**Work to complete**.
Output the line containing "yellow stacking toy [338,120,384,188]" and all subsequent lines of the listing below, copied exactly, with no other lines.

**Material provided**.

<<<<

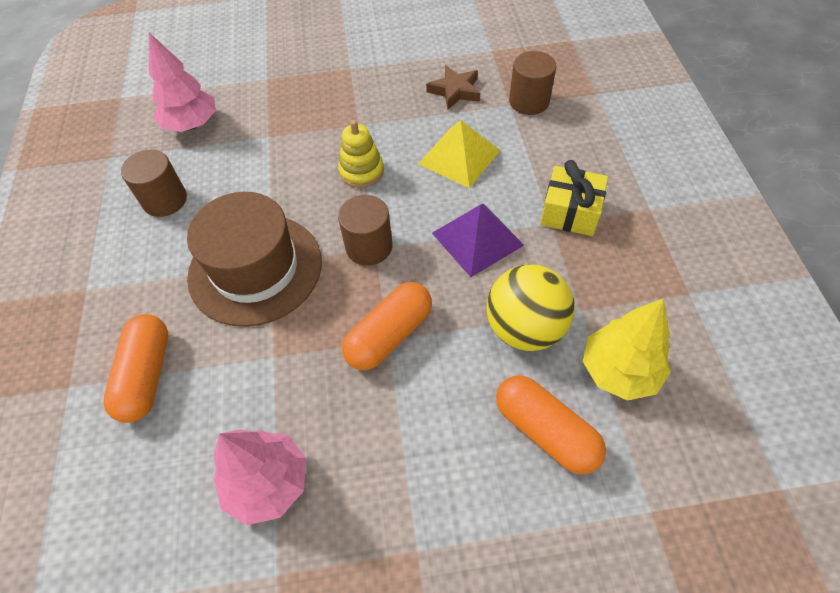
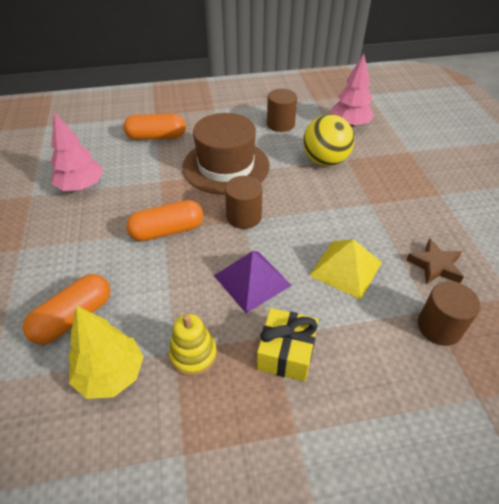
camera: 85 degrees right, 10 degrees down
yellow stacking toy [338,120,384,188] -> yellow stacking toy moved to [169,314,217,376]
orange capsule [342,282,432,370] -> orange capsule turned 60 degrees counterclockwise [126,200,203,241]
yellow ball [486,264,575,351] -> yellow ball moved to [303,114,355,166]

>>>>

**Completed task**.
yellow stacking toy [338,120,384,188] -> yellow stacking toy moved to [169,314,217,376]
orange capsule [342,282,432,370] -> orange capsule turned 60 degrees counterclockwise [126,200,203,241]
yellow ball [486,264,575,351] -> yellow ball moved to [303,114,355,166]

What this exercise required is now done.